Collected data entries
■ ■ ■ ■

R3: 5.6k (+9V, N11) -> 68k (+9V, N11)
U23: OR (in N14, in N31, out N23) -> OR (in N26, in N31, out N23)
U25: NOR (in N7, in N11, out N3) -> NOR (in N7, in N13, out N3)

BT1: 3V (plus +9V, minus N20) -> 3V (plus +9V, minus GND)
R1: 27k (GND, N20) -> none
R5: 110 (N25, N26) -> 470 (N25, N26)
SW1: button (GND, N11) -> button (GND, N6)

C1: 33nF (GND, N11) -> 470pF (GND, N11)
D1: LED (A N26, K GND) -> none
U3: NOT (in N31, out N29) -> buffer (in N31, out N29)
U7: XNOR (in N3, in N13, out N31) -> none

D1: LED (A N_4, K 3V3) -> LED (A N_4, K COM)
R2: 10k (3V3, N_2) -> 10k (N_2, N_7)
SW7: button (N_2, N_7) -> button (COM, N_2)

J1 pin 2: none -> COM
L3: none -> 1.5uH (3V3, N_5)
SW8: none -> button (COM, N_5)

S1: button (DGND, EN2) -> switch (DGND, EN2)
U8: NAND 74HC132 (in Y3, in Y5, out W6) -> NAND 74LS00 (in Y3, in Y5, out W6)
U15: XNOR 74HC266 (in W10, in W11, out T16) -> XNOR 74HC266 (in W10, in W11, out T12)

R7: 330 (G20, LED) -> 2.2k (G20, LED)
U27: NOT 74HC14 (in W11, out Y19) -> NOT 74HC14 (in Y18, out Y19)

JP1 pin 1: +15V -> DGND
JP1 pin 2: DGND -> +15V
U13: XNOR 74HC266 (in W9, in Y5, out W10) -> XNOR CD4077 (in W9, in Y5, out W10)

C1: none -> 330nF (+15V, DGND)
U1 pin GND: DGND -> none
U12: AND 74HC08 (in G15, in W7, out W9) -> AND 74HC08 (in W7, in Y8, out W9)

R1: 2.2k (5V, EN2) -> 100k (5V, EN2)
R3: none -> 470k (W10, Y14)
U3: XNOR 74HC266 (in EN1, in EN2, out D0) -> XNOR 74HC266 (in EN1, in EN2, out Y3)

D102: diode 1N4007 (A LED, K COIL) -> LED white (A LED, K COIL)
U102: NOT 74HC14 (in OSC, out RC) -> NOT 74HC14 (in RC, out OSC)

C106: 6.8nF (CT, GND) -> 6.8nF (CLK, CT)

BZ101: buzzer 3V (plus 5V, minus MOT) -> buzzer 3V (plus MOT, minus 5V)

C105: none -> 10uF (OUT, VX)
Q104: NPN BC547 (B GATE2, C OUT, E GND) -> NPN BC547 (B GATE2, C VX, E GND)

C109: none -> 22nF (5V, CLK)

■ ■ ■ ■

▸ Task objective: Your answer should consist only of the lines from the one that holds "U1 pin GND: DGND -> none" to the end of the entries above, both ends included, each repeated exactly.

▸ Result of the exercise:
U1 pin GND: DGND -> none
U12: AND 74HC08 (in G15, in W7, out W9) -> AND 74HC08 (in W7, in Y8, out W9)

R1: 2.2k (5V, EN2) -> 100k (5V, EN2)
R3: none -> 470k (W10, Y14)
U3: XNOR 74HC266 (in EN1, in EN2, out D0) -> XNOR 74HC266 (in EN1, in EN2, out Y3)

D102: diode 1N4007 (A LED, K COIL) -> LED white (A LED, K COIL)
U102: NOT 74HC14 (in OSC, out RC) -> NOT 74HC14 (in RC, out OSC)

C106: 6.8nF (CT, GND) -> 6.8nF (CLK, CT)

BZ101: buzzer 3V (plus 5V, minus MOT) -> buzzer 3V (plus MOT, minus 5V)

C105: none -> 10uF (OUT, VX)
Q104: NPN BC547 (B GATE2, C OUT, E GND) -> NPN BC547 (B GATE2, C VX, E GND)

C109: none -> 22nF (5V, CLK)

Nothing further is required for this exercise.